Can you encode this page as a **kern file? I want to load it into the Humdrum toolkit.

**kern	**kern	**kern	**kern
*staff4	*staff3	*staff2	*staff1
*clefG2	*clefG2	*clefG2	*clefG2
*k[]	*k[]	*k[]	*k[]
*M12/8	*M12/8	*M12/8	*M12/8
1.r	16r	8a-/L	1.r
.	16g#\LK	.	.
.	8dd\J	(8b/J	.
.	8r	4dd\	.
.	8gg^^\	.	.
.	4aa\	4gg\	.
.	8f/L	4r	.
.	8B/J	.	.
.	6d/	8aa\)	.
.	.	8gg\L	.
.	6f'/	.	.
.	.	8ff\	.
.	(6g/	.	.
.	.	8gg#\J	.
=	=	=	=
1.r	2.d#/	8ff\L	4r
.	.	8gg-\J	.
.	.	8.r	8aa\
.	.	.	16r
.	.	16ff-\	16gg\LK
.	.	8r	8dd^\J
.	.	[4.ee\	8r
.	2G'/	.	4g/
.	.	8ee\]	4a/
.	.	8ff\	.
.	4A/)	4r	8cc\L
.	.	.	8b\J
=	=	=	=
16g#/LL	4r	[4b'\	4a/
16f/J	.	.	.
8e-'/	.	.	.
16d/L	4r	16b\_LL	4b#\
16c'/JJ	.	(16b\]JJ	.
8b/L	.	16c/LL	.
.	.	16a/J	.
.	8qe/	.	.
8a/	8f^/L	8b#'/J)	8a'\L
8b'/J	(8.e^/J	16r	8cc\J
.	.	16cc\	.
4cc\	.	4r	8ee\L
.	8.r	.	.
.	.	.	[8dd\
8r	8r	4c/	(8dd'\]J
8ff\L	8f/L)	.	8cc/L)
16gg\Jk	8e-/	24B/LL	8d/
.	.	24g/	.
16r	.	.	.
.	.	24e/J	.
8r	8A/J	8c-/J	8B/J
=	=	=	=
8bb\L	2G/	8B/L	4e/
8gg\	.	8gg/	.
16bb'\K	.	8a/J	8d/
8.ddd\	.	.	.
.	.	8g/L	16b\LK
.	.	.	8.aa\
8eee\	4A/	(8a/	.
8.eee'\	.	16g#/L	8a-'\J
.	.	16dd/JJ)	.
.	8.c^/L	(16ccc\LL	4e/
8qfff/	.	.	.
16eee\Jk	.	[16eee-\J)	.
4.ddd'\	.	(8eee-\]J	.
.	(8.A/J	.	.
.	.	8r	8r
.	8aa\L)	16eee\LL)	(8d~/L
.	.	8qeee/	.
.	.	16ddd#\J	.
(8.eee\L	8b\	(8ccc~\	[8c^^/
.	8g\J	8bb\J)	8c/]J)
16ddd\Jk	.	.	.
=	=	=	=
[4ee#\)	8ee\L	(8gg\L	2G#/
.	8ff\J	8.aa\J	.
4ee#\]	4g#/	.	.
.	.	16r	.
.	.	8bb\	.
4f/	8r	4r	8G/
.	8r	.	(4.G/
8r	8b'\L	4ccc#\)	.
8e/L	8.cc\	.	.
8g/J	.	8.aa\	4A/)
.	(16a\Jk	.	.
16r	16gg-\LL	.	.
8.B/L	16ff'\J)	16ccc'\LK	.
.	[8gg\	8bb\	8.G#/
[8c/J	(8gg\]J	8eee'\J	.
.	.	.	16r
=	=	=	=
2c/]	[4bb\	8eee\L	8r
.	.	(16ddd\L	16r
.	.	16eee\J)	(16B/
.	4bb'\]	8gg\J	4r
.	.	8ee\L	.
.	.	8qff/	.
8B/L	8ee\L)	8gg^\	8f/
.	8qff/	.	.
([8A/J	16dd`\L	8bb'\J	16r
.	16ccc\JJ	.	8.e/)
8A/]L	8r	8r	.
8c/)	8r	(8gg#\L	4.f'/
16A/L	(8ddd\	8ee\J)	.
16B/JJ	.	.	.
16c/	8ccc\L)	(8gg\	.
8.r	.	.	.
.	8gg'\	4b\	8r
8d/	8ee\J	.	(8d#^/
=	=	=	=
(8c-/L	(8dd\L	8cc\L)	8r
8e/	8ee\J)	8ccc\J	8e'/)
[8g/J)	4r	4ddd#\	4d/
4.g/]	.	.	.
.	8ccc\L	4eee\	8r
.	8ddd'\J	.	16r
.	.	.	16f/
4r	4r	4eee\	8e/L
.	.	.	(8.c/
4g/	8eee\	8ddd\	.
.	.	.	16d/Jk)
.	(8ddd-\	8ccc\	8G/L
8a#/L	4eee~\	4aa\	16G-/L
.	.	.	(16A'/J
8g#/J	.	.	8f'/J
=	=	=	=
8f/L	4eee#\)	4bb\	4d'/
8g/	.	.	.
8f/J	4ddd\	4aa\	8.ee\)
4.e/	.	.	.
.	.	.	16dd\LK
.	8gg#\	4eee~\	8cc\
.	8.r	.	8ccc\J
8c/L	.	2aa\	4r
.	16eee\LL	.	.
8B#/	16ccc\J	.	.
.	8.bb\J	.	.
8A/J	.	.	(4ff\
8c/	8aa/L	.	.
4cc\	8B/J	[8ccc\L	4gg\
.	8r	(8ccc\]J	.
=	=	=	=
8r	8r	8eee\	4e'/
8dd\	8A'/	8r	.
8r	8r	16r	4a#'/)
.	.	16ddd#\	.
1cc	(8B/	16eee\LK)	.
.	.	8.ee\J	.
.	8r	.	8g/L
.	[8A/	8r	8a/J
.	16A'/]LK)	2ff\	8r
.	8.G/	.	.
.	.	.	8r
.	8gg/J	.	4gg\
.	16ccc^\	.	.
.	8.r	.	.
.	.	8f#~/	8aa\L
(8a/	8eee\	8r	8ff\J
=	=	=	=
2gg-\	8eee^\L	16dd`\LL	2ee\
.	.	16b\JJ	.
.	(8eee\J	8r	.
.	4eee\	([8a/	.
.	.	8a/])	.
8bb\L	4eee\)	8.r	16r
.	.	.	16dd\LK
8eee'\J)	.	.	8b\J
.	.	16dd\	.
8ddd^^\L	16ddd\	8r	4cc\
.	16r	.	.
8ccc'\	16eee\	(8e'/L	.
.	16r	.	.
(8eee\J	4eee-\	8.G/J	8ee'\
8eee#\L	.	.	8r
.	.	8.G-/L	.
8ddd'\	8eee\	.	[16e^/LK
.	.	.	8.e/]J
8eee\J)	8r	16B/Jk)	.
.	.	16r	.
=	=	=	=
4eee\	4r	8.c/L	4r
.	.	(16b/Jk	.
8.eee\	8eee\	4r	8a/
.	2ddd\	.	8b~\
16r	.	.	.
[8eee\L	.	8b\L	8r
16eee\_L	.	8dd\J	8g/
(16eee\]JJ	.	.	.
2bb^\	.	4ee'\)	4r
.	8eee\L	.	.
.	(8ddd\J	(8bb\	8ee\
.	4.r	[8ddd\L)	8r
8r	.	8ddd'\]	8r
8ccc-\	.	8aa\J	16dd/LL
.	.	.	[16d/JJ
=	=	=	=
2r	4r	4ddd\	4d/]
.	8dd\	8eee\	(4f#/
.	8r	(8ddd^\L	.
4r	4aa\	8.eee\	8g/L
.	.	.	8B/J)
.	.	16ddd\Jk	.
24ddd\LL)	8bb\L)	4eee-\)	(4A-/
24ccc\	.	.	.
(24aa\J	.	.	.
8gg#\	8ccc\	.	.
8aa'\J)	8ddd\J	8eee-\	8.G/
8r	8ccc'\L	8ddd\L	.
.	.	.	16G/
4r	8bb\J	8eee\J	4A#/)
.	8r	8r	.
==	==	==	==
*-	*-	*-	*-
* * * * * * *
SET TASK: Gather and copy out every line in the records that contains the string "kern".

COMPLETED EXERCISE:
Can you encode this page as a **kern file? I want to load it into the Humdrum toolkit.
**kern	**kern	**kern	**kern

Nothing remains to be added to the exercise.